▶ **Exercise**: An identical copy of all the entries is the required result.
━━━━
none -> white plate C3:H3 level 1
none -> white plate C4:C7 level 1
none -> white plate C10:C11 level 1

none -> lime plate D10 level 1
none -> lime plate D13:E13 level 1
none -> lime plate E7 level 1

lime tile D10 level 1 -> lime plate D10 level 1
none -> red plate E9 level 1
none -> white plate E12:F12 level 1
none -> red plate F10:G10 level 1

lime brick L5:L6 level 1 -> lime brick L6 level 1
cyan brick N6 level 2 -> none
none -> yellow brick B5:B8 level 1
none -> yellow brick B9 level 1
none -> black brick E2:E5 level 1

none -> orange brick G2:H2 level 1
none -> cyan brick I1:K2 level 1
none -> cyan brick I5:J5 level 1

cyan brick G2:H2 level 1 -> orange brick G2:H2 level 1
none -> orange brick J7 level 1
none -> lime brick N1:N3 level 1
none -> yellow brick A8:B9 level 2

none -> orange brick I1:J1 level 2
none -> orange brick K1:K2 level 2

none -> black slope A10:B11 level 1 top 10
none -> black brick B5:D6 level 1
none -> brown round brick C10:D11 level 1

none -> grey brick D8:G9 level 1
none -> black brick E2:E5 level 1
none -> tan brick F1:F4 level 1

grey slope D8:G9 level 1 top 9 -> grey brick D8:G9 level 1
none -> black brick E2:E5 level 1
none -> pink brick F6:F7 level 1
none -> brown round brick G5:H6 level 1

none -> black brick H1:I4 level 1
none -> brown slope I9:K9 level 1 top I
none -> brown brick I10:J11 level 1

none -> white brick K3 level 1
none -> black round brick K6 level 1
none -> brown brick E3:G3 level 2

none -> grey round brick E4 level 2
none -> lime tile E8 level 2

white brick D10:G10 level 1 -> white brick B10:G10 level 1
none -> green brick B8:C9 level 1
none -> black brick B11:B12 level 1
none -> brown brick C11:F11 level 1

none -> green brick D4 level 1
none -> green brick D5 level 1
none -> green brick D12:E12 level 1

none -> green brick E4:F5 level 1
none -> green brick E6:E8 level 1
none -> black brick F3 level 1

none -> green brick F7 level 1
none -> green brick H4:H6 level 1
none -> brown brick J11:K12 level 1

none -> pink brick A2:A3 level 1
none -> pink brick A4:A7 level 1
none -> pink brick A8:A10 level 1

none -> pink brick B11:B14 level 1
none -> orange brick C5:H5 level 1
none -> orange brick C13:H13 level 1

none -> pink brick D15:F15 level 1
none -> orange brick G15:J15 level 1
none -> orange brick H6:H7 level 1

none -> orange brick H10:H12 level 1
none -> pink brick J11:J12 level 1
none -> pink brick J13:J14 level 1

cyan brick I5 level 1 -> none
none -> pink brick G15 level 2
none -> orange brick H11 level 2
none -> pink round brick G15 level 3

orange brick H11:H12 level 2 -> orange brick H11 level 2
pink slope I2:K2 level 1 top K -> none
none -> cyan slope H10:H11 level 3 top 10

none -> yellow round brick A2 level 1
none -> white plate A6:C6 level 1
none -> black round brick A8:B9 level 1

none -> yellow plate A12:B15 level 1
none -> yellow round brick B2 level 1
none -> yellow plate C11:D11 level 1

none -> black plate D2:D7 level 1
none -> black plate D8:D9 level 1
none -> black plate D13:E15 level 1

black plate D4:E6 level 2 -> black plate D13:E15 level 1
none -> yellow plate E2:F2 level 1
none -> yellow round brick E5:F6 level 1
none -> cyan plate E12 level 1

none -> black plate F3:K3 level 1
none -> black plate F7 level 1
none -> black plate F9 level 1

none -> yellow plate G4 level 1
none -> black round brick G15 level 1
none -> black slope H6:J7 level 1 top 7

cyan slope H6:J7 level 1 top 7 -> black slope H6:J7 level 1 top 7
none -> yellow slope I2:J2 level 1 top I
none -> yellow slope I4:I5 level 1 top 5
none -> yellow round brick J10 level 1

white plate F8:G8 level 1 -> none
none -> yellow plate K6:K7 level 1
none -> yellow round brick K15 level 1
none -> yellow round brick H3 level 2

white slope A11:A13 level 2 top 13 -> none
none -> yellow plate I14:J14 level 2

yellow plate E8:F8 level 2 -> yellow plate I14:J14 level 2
━━━━
▶ **Exercise result**:
none -> white plate C3:H3 level 1
none -> white plate C4:C7 level 1
none -> white plate C10:C11 level 1

none -> lime plate D10 level 1
none -> lime plate D13:E13 level 1
none -> lime plate E7 level 1

lime tile D10 level 1 -> lime plate D10 level 1
none -> red plate E9 level 1
none -> white plate E12:F12 level 1
none -> red plate F10:G10 level 1

lime brick L5:L6 level 1 -> lime brick L6 level 1
cyan brick N6 level 2 -> none
none -> yellow brick B5:B8 level 1
none -> yellow brick B9 level 1
none -> black brick E2:E5 level 1

none -> orange brick G2:H2 level 1
none -> cyan brick I1:K2 level 1
none -> cyan brick I5:J5 level 1

cyan brick G2:H2 level 1 -> orange brick G2:H2 level 1
none -> orange brick J7 level 1
none -> lime brick N1:N3 level 1
none -> yellow brick A8:B9 level 2

none -> orange brick I1:J1 level 2
none -> orange brick K1:K2 level 2

none -> black slope A10:B11 level 1 top 10
none -> black brick B5:D6 level 1
none -> brown round brick C10:D11 level 1

none -> grey brick D8:G9 level 1
none -> black brick E2:E5 level 1
none -> tan brick F1:F4 level 1

grey slope D8:G9 level 1 top 9 -> grey brick D8:G9 level 1
none -> black brick E2:E5 level 1
none -> pink brick F6:F7 level 1
none -> brown round brick G5:H6 level 1

none -> black brick H1:I4 level 1
none -> brown slope I9:K9 level 1 top I
none -> brown brick I10:J11 level 1

none -> white brick K3 level 1
none -> black round brick K6 level 1
none -> brown brick E3:G3 level 2

none -> grey round brick E4 level 2
none -> lime tile E8 level 2

white brick D10:G10 level 1 -> white brick B10:G10 level 1
none -> green brick B8:C9 level 1
none -> black brick B11:B12 level 1
none -> brown brick C11:F11 level 1

none -> green brick D4 level 1
none -> green brick D5 level 1
none -> green brick D12:E12 level 1

none -> green brick E4:F5 level 1
none -> green brick E6:E8 level 1
none -> black brick F3 level 1

none -> green brick F7 level 1
none -> green brick H4:H6 level 1
none -> brown brick J11:K12 level 1

none -> pink brick A2:A3 level 1
none -> pink brick A4:A7 level 1
none -> pink brick A8:A10 level 1

none -> pink brick B11:B14 level 1
none -> orange brick C5:H5 level 1
none -> orange brick C13:H13 level 1

none -> pink brick D15:F15 level 1
none -> orange brick G15:J15 level 1
none -> orange brick H6:H7 level 1

none -> orange brick H10:H12 level 1
none -> pink brick J11:J12 level 1
none -> pink brick J13:J14 level 1

cyan brick I5 level 1 -> none
none -> pink brick G15 level 2
none -> orange brick H11 level 2
none -> pink round brick G15 level 3

orange brick H11:H12 level 2 -> orange brick H11 level 2
pink slope I2:K2 level 1 top K -> none
none -> cyan slope H10:H11 level 3 top 10

none -> yellow round brick A2 level 1
none -> white plate A6:C6 level 1
none -> black round brick A8:B9 level 1

none -> yellow plate A12:B15 level 1
none -> yellow round brick B2 level 1
none -> yellow plate C11:D11 level 1

none -> black plate D2:D7 level 1
none -> black plate D8:D9 level 1
none -> black plate D13:E15 level 1

black plate D4:E6 level 2 -> black plate D13:E15 level 1
none -> yellow plate E2:F2 level 1
none -> yellow round brick E5:F6 level 1
none -> cyan plate E12 level 1

none -> black plate F3:K3 level 1
none -> black plate F7 level 1
none -> black plate F9 level 1

none -> yellow plate G4 level 1
none -> black round brick G15 level 1
none -> black slope H6:J7 level 1 top 7

cyan slope H6:J7 level 1 top 7 -> black slope H6:J7 level 1 top 7
none -> yellow slope I2:J2 level 1 top I
none -> yellow slope I4:I5 level 1 top 5
none -> yellow round brick J10 level 1

white plate F8:G8 level 1 -> none
none -> yellow plate K6:K7 level 1
none -> yellow round brick K15 level 1
none -> yellow round brick H3 level 2

white slope A11:A13 level 2 top 13 -> none
none -> yellow plate I14:J14 level 2

yellow plate E8:F8 level 2 -> yellow plate I14:J14 level 2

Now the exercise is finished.